What is required = Your task is to restate the data word for word.

Difference listings =
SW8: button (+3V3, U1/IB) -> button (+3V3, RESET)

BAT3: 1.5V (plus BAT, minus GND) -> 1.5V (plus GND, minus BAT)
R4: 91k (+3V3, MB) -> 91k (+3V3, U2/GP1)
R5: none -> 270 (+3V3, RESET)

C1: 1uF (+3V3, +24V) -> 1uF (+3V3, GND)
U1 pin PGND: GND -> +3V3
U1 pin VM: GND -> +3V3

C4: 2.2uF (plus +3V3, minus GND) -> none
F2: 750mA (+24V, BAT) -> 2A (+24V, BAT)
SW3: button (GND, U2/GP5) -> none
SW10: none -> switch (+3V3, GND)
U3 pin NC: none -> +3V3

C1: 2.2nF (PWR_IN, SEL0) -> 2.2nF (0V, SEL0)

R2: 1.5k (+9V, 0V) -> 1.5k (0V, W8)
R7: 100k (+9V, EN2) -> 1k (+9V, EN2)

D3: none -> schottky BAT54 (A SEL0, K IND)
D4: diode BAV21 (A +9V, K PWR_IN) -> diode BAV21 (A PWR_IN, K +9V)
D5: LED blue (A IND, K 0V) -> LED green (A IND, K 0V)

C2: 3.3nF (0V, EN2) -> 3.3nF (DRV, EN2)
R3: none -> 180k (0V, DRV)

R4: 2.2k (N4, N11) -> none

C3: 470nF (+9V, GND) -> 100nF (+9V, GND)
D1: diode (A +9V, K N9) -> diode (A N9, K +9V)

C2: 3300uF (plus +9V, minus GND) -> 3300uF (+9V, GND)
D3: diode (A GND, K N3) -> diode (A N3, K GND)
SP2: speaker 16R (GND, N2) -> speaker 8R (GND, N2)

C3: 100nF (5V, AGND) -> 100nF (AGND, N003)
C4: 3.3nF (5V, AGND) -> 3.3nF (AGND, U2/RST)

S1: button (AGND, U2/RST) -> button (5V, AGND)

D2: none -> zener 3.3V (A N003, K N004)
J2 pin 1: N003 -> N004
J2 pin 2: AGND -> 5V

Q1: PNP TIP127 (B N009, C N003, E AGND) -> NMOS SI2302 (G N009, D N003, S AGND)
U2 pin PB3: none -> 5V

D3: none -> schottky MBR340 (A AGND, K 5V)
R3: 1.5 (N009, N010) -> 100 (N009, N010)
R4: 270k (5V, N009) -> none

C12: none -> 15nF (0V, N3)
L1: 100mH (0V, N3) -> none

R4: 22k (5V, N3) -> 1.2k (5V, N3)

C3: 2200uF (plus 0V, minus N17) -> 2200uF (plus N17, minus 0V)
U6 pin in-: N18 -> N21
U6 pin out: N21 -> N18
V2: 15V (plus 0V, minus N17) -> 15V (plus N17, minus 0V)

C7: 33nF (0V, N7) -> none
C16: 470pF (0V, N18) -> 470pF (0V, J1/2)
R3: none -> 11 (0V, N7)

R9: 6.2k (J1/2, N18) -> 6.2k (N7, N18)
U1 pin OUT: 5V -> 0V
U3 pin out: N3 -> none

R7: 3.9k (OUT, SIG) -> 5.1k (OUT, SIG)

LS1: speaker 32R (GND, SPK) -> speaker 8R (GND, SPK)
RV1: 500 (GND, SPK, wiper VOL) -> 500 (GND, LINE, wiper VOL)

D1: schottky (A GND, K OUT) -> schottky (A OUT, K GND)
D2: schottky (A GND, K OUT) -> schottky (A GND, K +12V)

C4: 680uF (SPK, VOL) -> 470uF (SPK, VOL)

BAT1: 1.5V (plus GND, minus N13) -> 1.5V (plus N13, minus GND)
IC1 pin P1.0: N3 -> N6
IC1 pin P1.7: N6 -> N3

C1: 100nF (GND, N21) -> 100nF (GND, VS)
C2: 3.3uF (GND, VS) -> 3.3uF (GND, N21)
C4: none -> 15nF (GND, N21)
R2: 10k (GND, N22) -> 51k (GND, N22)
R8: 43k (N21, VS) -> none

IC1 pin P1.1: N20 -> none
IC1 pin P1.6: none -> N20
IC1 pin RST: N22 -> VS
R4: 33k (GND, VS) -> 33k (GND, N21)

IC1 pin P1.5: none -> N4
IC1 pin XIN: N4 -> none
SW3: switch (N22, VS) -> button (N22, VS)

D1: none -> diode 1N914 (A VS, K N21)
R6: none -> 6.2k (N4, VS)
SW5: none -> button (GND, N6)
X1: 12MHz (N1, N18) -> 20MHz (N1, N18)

Your response =
SW8: button (+3V3, U1/IB) -> button (+3V3, RESET)

BAT3: 1.5V (plus BAT, minus GND) -> 1.5V (plus GND, minus BAT)
R4: 91k (+3V3, MB) -> 91k (+3V3, U2/GP1)
R5: none -> 270 (+3V3, RESET)

C1: 1uF (+3V3, +24V) -> 1uF (+3V3, GND)
U1 pin PGND: GND -> +3V3
U1 pin VM: GND -> +3V3

C4: 2.2uF (plus +3V3, minus GND) -> none
F2: 750mA (+24V, BAT) -> 2A (+24V, BAT)
SW3: button (GND, U2/GP5) -> none
SW10: none -> switch (+3V3, GND)
U3 pin NC: none -> +3V3

C1: 2.2nF (PWR_IN, SEL0) -> 2.2nF (0V, SEL0)

R2: 1.5k (+9V, 0V) -> 1.5k (0V, W8)
R7: 100k (+9V, EN2) -> 1k (+9V, EN2)

D3: none -> schottky BAT54 (A SEL0, K IND)
D4: diode BAV21 (A +9V, K PWR_IN) -> diode BAV21 (A PWR_IN, K +9V)
D5: LED blue (A IND, K 0V) -> LED green (A IND, K 0V)

C2: 3.3nF (0V, EN2) -> 3.3nF (DRV, EN2)
R3: none -> 180k (0V, DRV)

R4: 2.2k (N4, N11) -> none

C3: 470nF (+9V, GND) -> 100nF (+9V, GND)
D1: diode (A +9V, K N9) -> diode (A N9, K +9V)

C2: 3300uF (plus +9V, minus GND) -> 3300uF (+9V, GND)
D3: diode (A GND, K N3) -> diode (A N3, K GND)
SP2: speaker 16R (GND, N2) -> speaker 8R (GND, N2)

C3: 100nF (5V, AGND) -> 100nF (AGND, N003)
C4: 3.3nF (5V, AGND) -> 3.3nF (AGND, U2/RST)

S1: button (AGND, U2/RST) -> button (5V, AGND)

D2: none -> zener 3.3V (A N003, K N004)
J2 pin 1: N003 -> N004
J2 pin 2: AGND -> 5V

Q1: PNP TIP127 (B N009, C N003, E AGND) -> NMOS SI2302 (G N009, D N003, S AGND)
U2 pin PB3: none -> 5V

D3: none -> schottky MBR340 (A AGND, K 5V)
R3: 1.5 (N009, N010) -> 100 (N009, N010)
R4: 270k (5V, N009) -> none

C12: none -> 15nF (0V, N3)
L1: 100mH (0V, N3) -> none

R4: 22k (5V, N3) -> 1.2k (5V, N3)

C3: 2200uF (plus 0V, minus N17) -> 2200uF (plus N17, minus 0V)
U6 pin in-: N18 -> N21
U6 pin out: N21 -> N18
V2: 15V (plus 0V, minus N17) -> 15V (plus N17, minus 0V)

C7: 33nF (0V, N7) -> none
C16: 470pF (0V, N18) -> 470pF (0V, J1/2)
R3: none -> 11 (0V, N7)

R9: 6.2k (J1/2, N18) -> 6.2k (N7, N18)
U1 pin OUT: 5V -> 0V
U3 pin out: N3 -> none

R7: 3.9k (OUT, SIG) -> 5.1k (OUT, SIG)

LS1: speaker 32R (GND, SPK) -> speaker 8R (GND, SPK)
RV1: 500 (GND, SPK, wiper VOL) -> 500 (GND, LINE, wiper VOL)

D1: schottky (A GND, K OUT) -> schottky (A OUT, K GND)
D2: schottky (A GND, K OUT) -> schottky (A GND, K +12V)

C4: 680uF (SPK, VOL) -> 470uF (SPK, VOL)

BAT1: 1.5V (plus GND, minus N13) -> 1.5V (plus N13, minus GND)
IC1 pin P1.0: N3 -> N6
IC1 pin P1.7: N6 -> N3

C1: 100nF (GND, N21) -> 100nF (GND, VS)
C2: 3.3uF (GND, VS) -> 3.3uF (GND, N21)
C4: none -> 15nF (GND, N21)
R2: 10k (GND, N22) -> 51k (GND, N22)
R8: 43k (N21, VS) -> none

IC1 pin P1.1: N20 -> none
IC1 pin P1.6: none -> N20
IC1 pin RST: N22 -> VS
R4: 33k (GND, VS) -> 33k (GND, N21)

IC1 pin P1.5: none -> N4
IC1 pin XIN: N4 -> none
SW3: switch (N22, VS) -> button (N22, VS)

D1: none -> diode 1N914 (A VS, K N21)
R6: none -> 6.2k (N4, VS)
SW5: none -> button (GND, N6)
X1: 12MHz (N1, N18) -> 20MHz (N1, N18)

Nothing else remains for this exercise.